Start of Available data
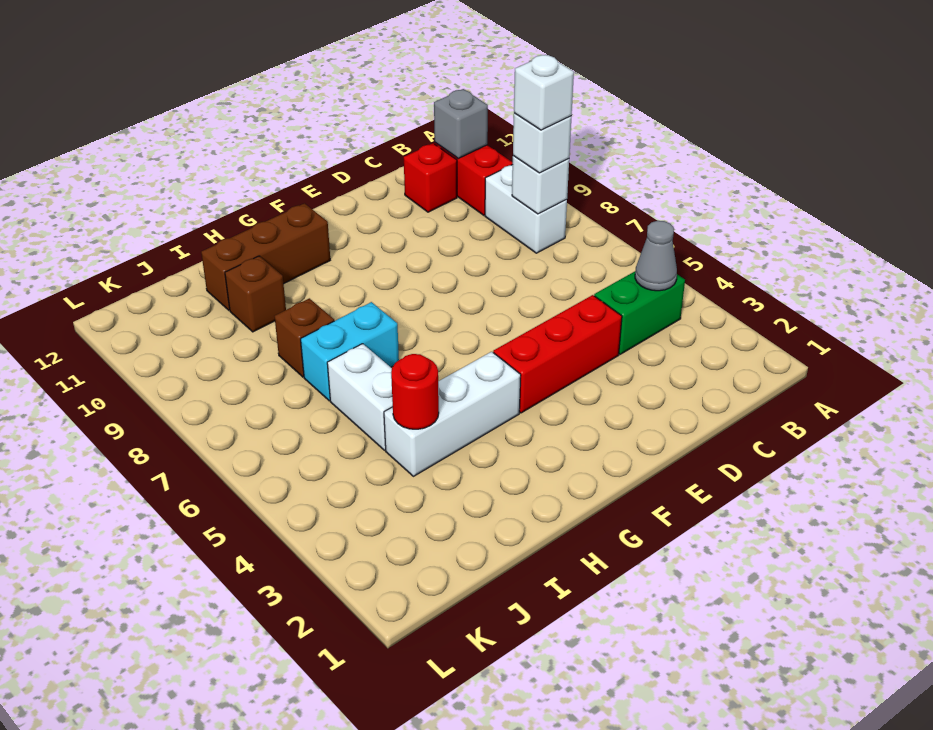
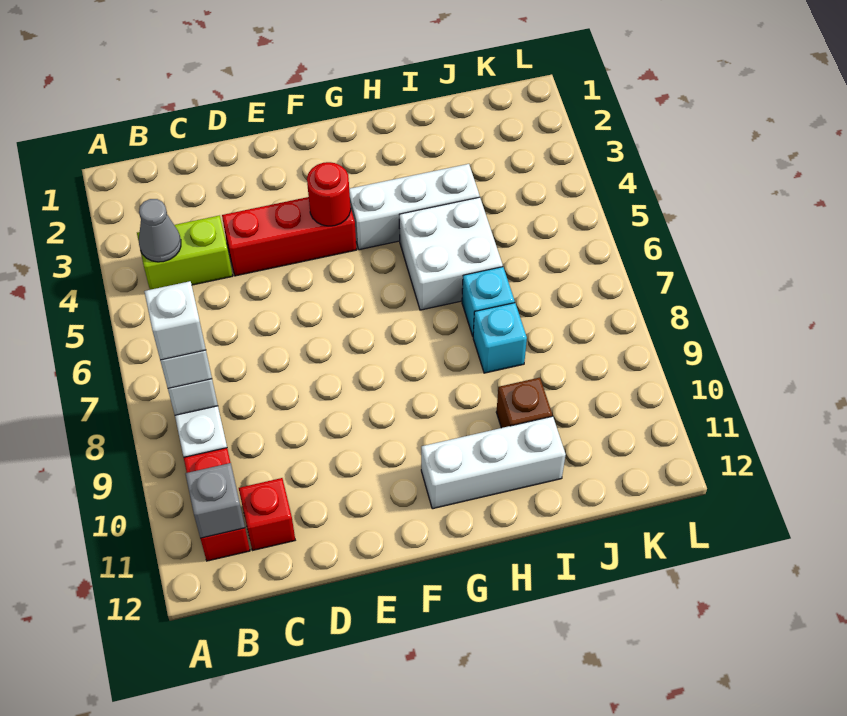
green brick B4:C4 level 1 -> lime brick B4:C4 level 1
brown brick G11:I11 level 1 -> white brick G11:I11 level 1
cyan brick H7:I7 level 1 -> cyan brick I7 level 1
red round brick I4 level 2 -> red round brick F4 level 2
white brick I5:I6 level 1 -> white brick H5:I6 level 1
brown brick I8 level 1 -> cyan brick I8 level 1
End of Available data
Start of Available data
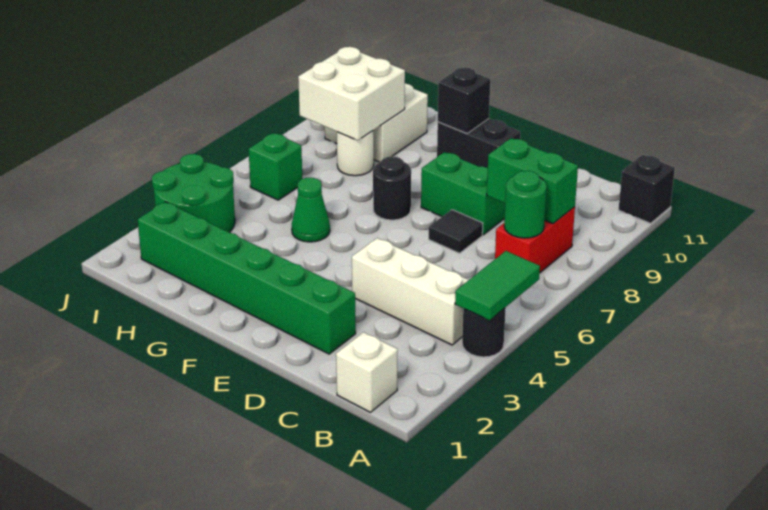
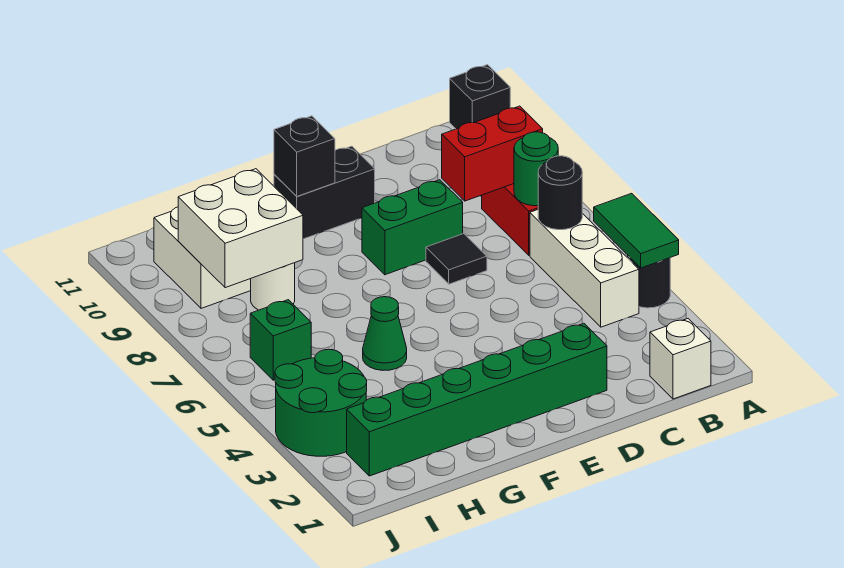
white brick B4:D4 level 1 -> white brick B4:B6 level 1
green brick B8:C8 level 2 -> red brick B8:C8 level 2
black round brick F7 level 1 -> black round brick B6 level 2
End of Available data
> **Task description**:
Give only the lines from the one holding "green brick B4:C4" through the one holding "brown brick I8", each restated exactly as it appears above.

> **Solution for this exercise**:
green brick B4:C4 level 1 -> lime brick B4:C4 level 1
brown brick G11:I11 level 1 -> white brick G11:I11 level 1
cyan brick H7:I7 level 1 -> cyan brick I7 level 1
red round brick I4 level 2 -> red round brick F4 level 2
white brick I5:I6 level 1 -> white brick H5:I6 level 1
brown brick I8 level 1 -> cyan brick I8 level 1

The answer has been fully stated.